__ELENCO DEI DATI__:
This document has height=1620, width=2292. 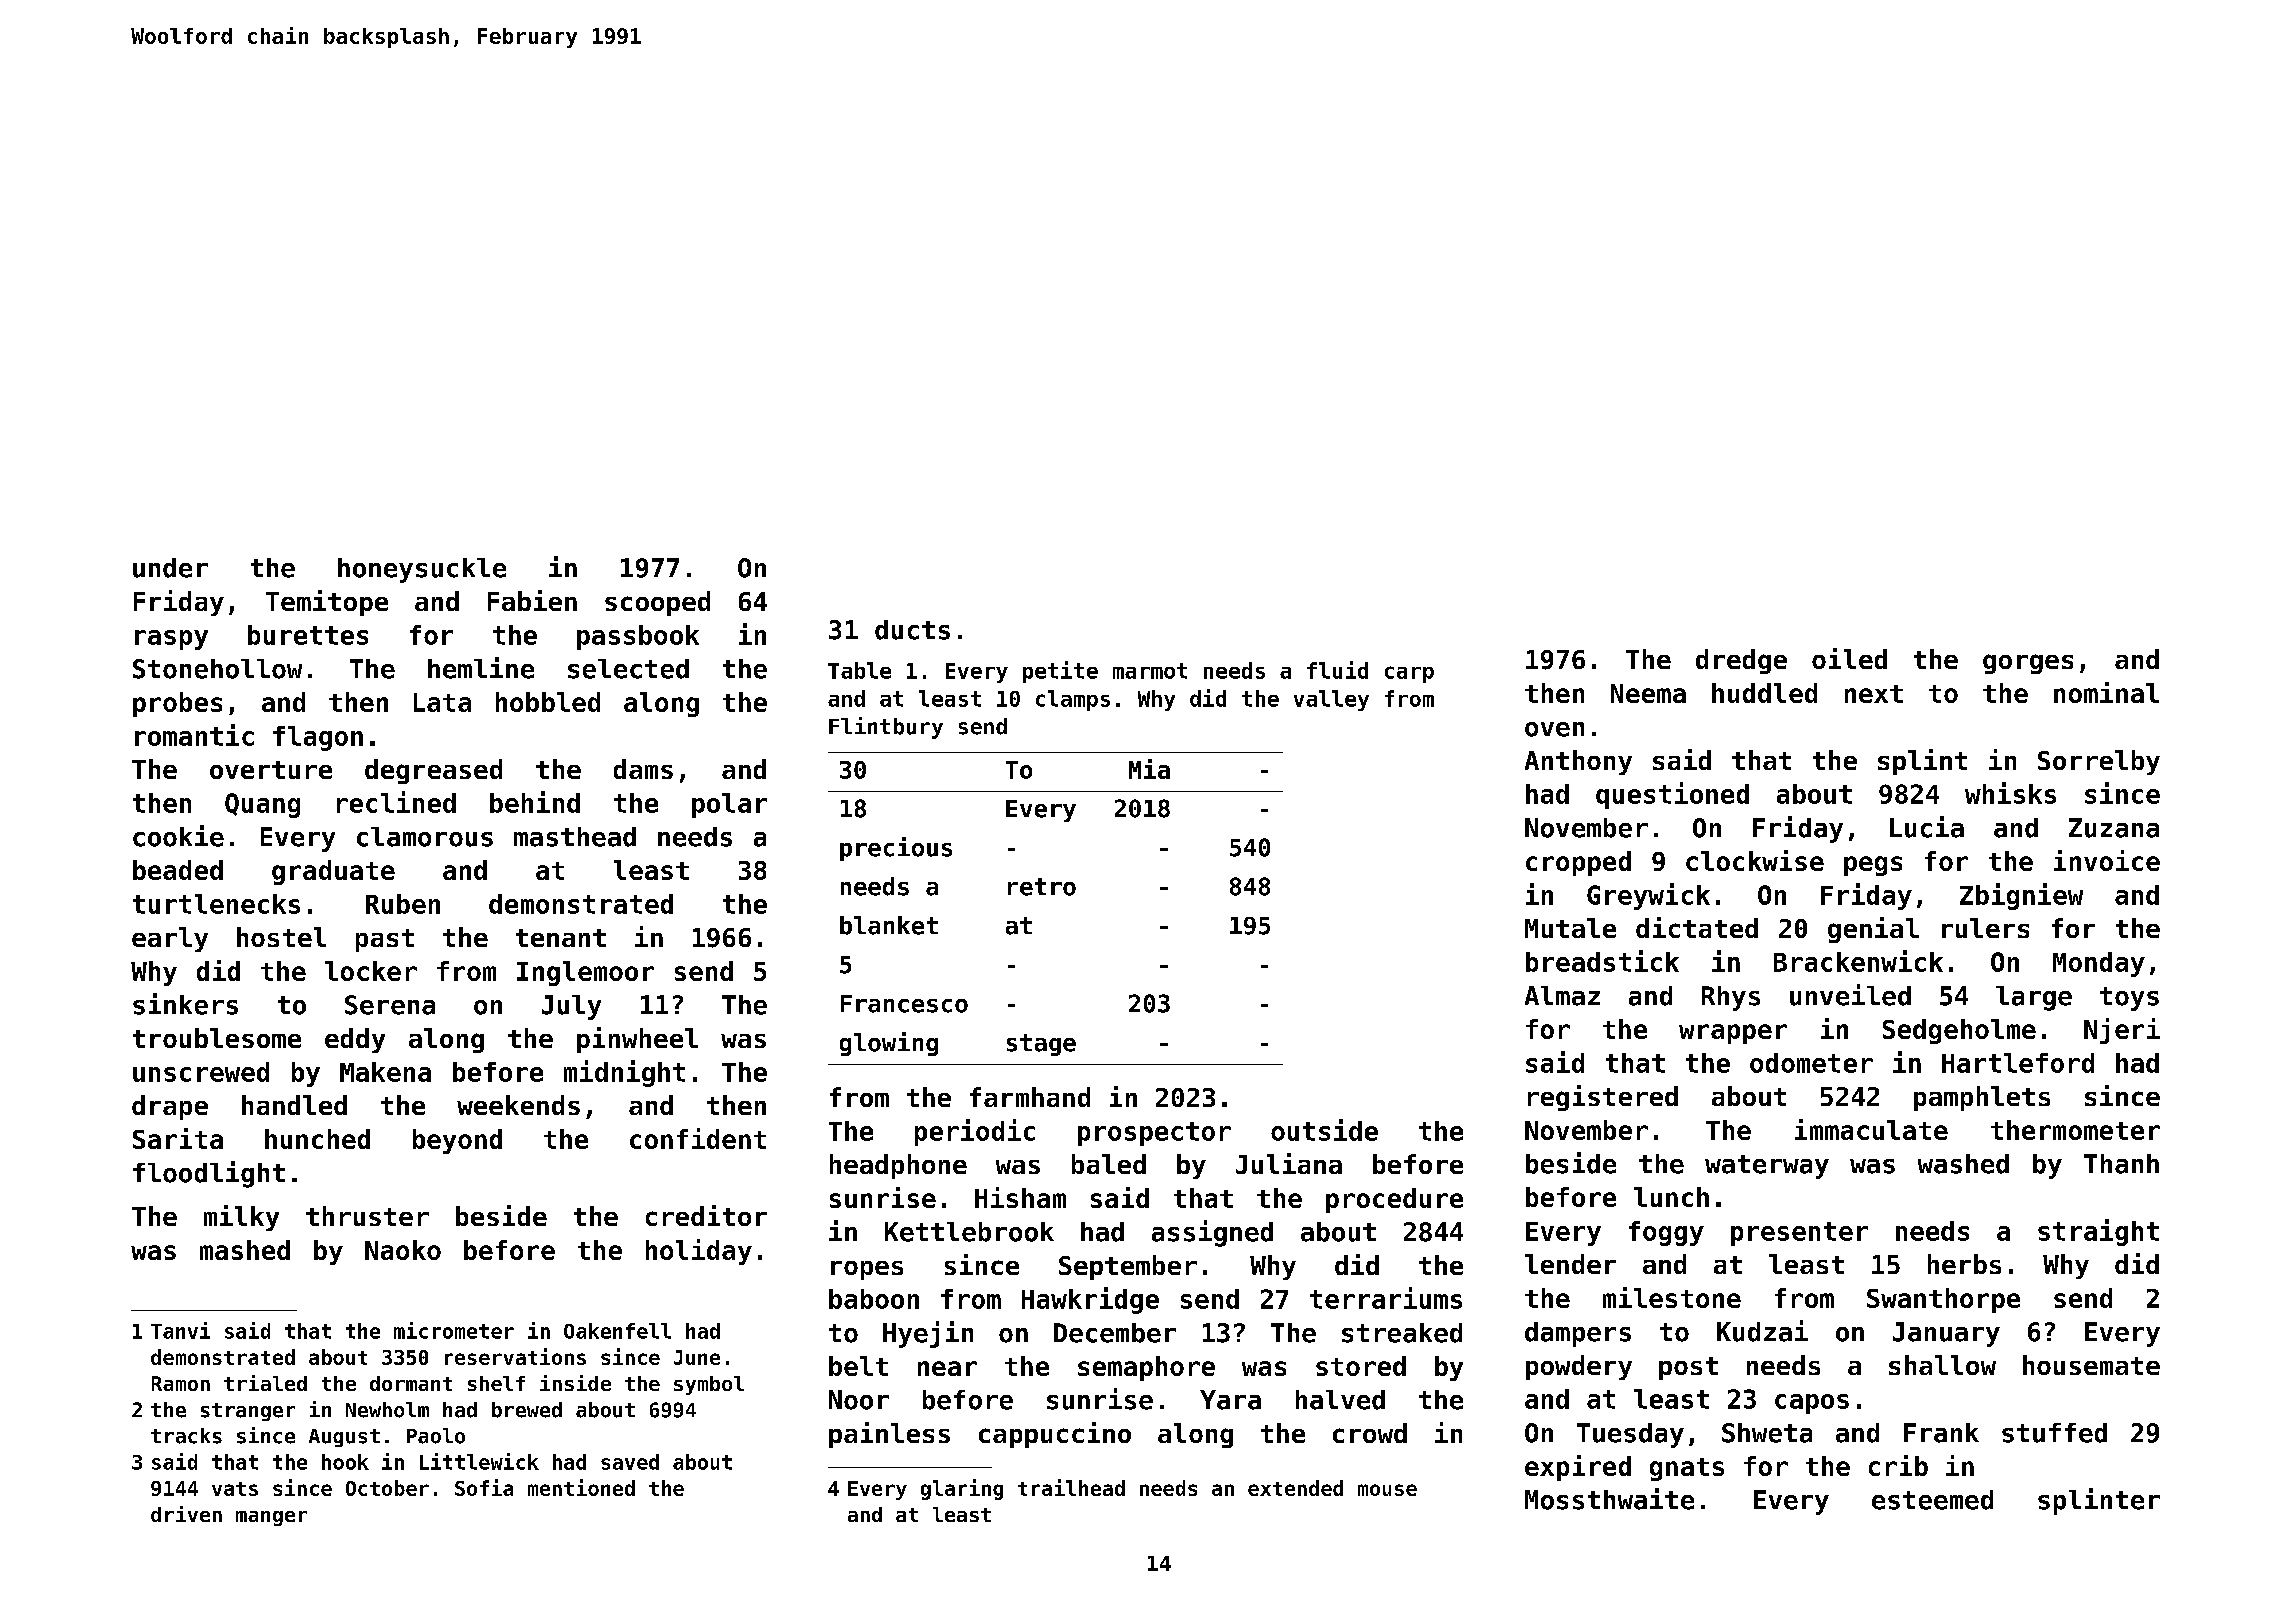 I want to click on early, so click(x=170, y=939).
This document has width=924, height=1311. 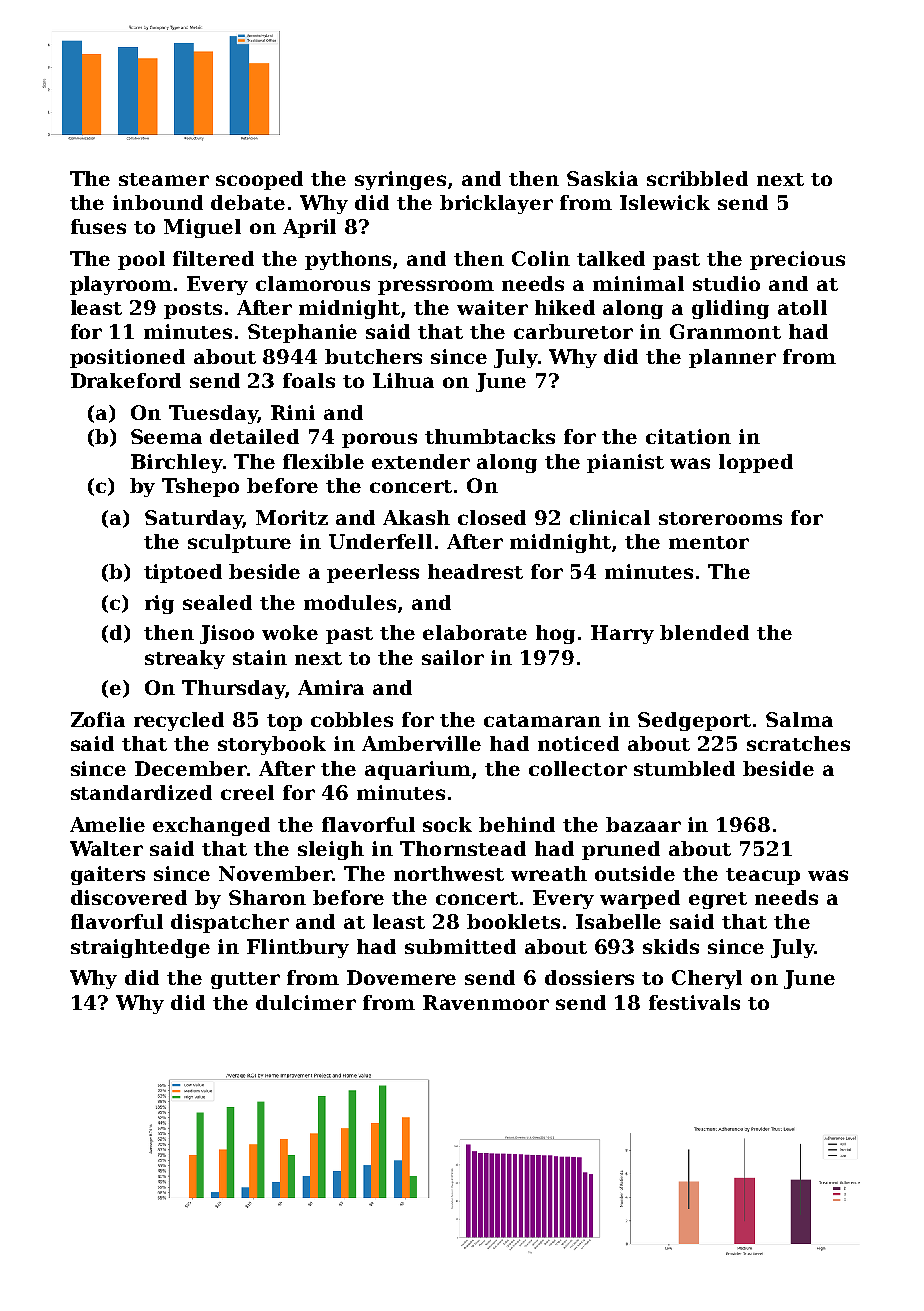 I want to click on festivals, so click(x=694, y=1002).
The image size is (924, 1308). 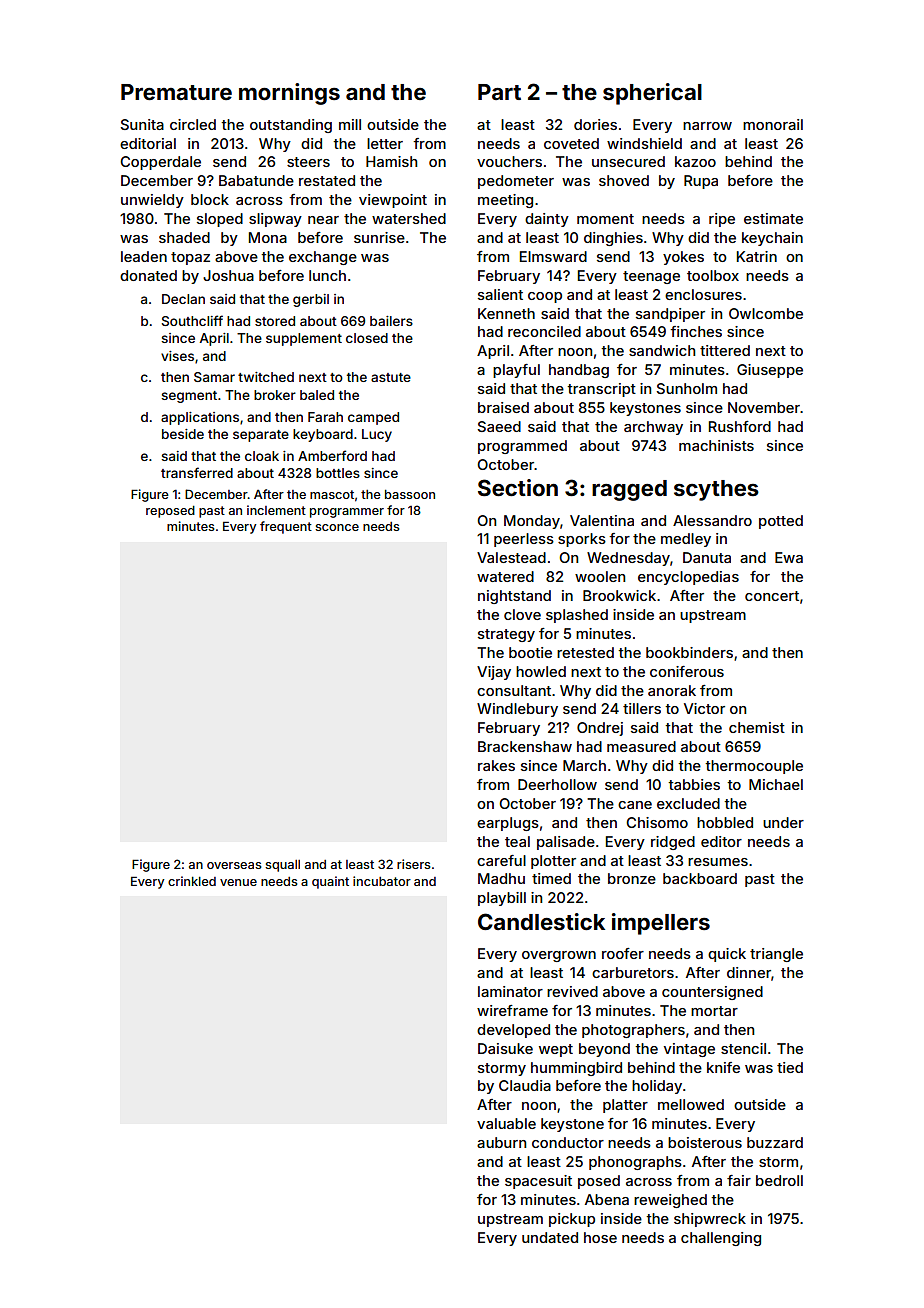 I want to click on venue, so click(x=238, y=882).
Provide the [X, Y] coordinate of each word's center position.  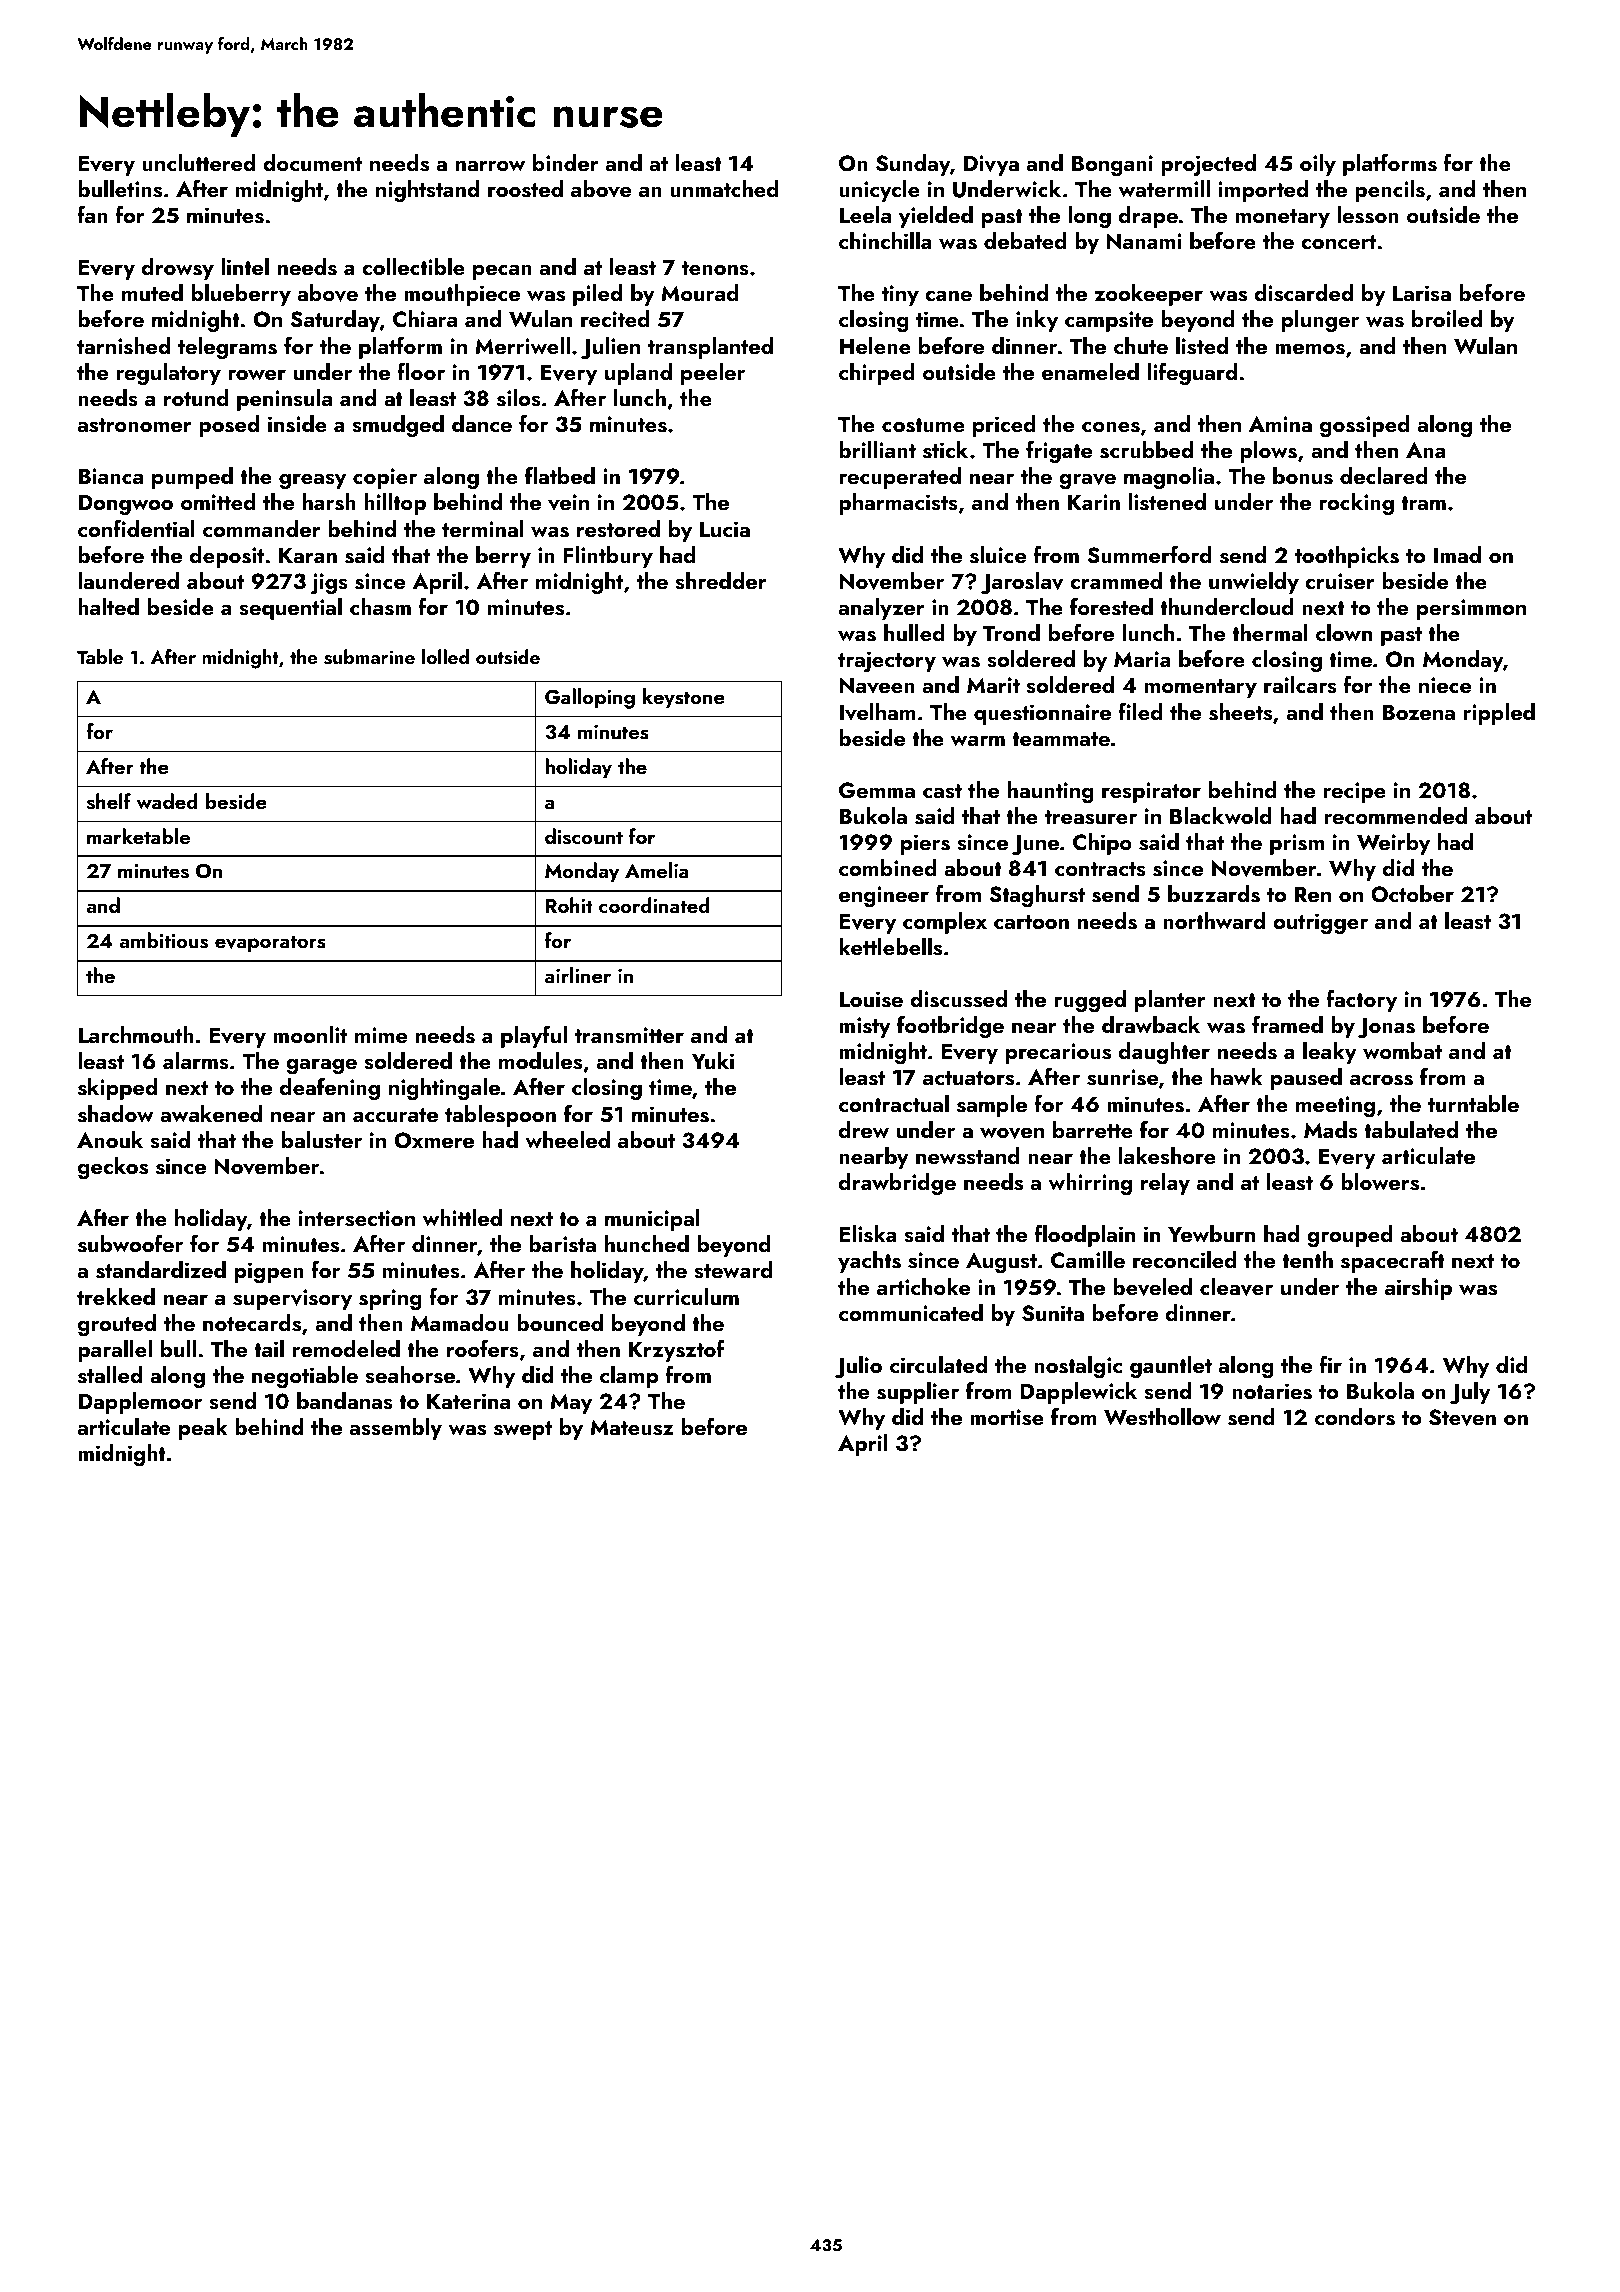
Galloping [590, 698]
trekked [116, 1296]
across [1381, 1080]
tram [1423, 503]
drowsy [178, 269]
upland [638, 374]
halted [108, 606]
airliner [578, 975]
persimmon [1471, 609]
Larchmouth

__ESERCIZIO__:
Riporti come elenco JSON di stringhe, una per riga e senza righe vuote, le righe dei dati a partire da quella che contiene "Provide the [X, Y]" fino all'ultima, entrambe incluse. Escluda le immagini dalla risposta.

__RISPOSTA__:
[
  "Provide the [X, Y] coordinate of each word's center position.  ",
  "Galloping [590, 698]",
  "trekked [116, 1296]",
  "across [1381, 1080]",
  "tram [1423, 503]",
  "drowsy [178, 269]",
  "upland [638, 374]",
  "halted [108, 606]",
  "airliner [578, 975]",
  "persimmon [1471, 609]",
  "Larchmouth"
]